Exercise prompt :: With pictures left out, retype the lines from the start of the records through the one that contains "(369, 232) = (395, 194): orange".

** Records to use follows **

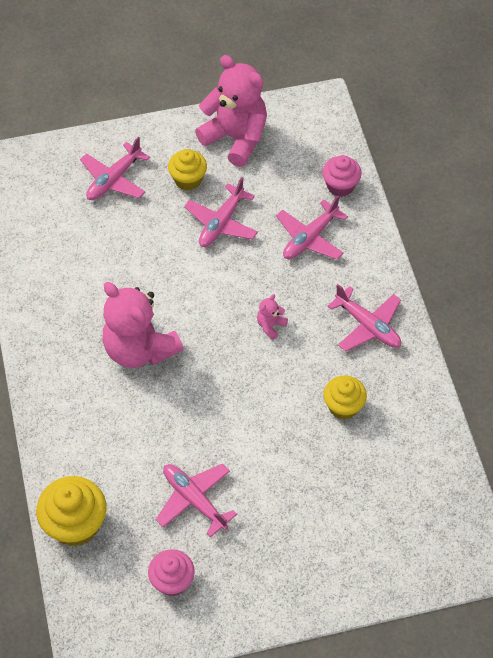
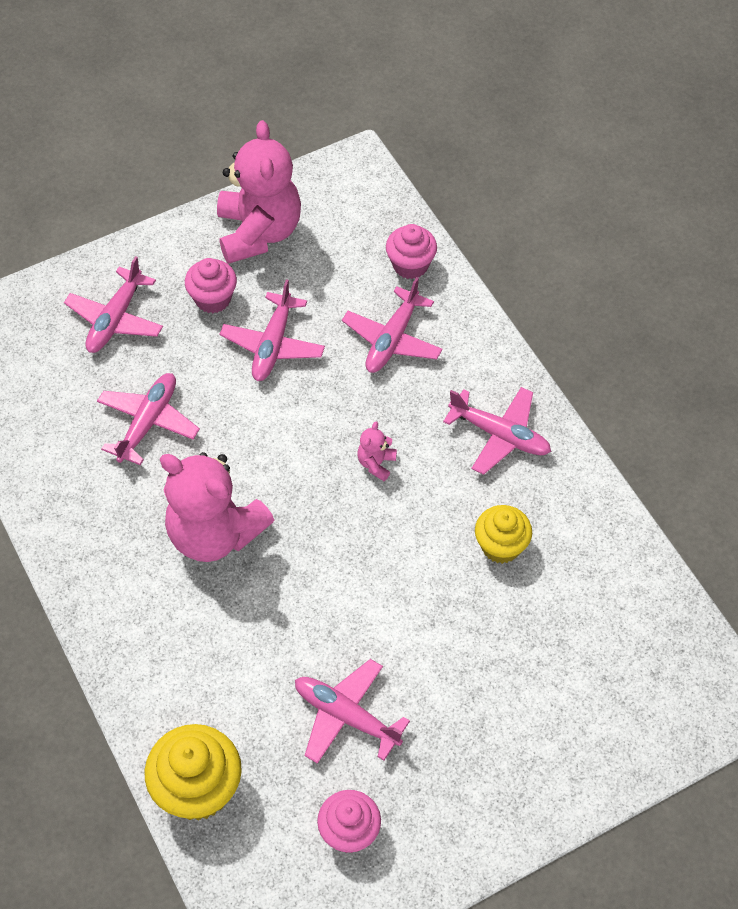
camera: 15 degrees left, 0 degrees up
(116, 259) = (148, 422): none -> pink plane
(188, 180) = (213, 299): yellow cupcake -> pink cupcake
(236, 138) = (259, 232): pink teddy bear -> pink teddy bear turned 60 degrees clockwise

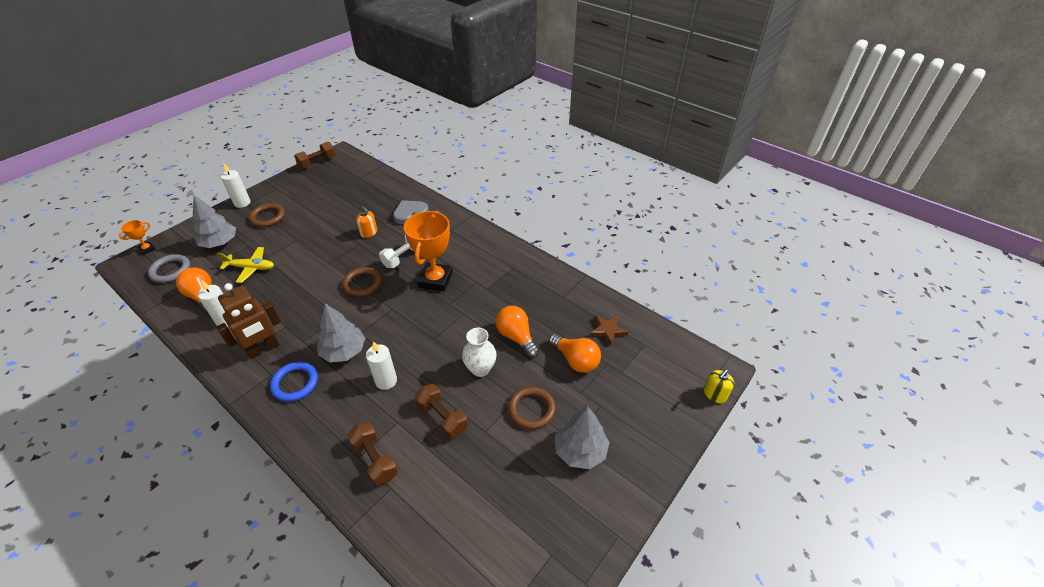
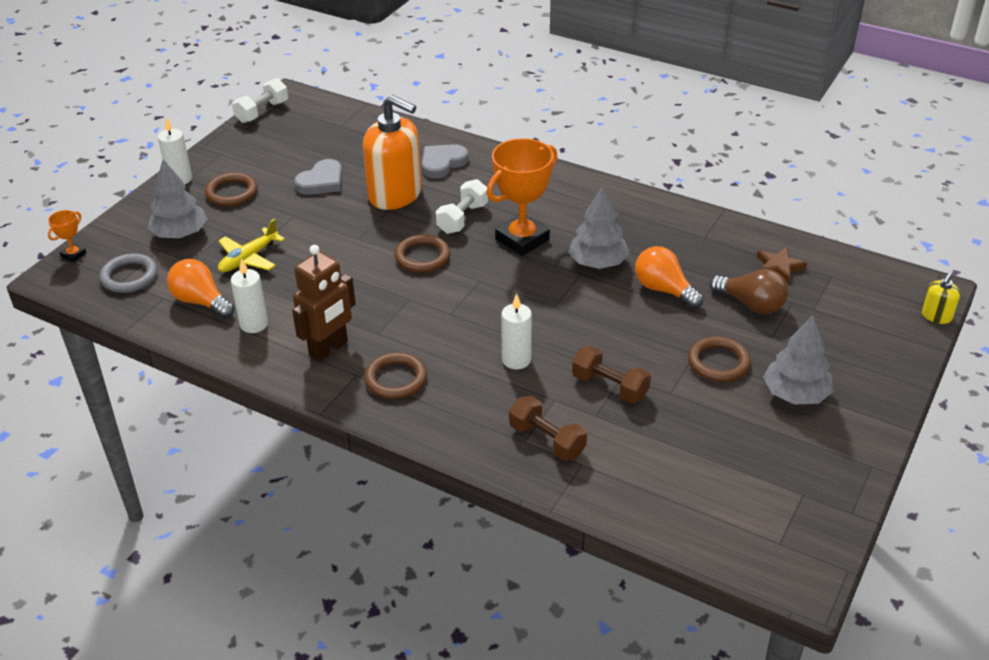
camera: 10 degrees left, 5 degrees down
(251, 268) = (248, 258): yellow plane -> yellow plane turned 135 degrees clockwise
(295, 383) = (396, 379): blue ring -> brown ring
(317, 162) = (262, 112): brown dumbbell -> white dumbbell
(327, 216) = (321, 181): none -> grey heart
(344, 351) = (441, 336): grey tree -> grey tree (597, 262)
(369, 232) = (395, 194): orange soap dispenser -> orange soap dispenser, size x2.28
(435, 280) = (522, 239): orange trophy -> orange trophy turned 45 degrees clockwise
(480, 369) = (633, 330): white vase -> none
(575, 360) = (751, 304): orange light bulb -> brown light bulb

** End of Records to use **

Answer section ::
camera: 15 degrees left, 0 degrees up
(116, 259) = (148, 422): none -> pink plane
(188, 180) = (213, 299): yellow cupcake -> pink cupcake
(236, 138) = (259, 232): pink teddy bear -> pink teddy bear turned 60 degrees clockwise

camera: 10 degrees left, 5 degrees down
(251, 268) = (248, 258): yellow plane -> yellow plane turned 135 degrees clockwise
(295, 383) = (396, 379): blue ring -> brown ring
(317, 162) = (262, 112): brown dumbbell -> white dumbbell
(327, 216) = (321, 181): none -> grey heart
(344, 351) = (441, 336): grey tree -> grey tree (597, 262)
(369, 232) = (395, 194): orange soap dispenser -> orange soap dispenser, size x2.28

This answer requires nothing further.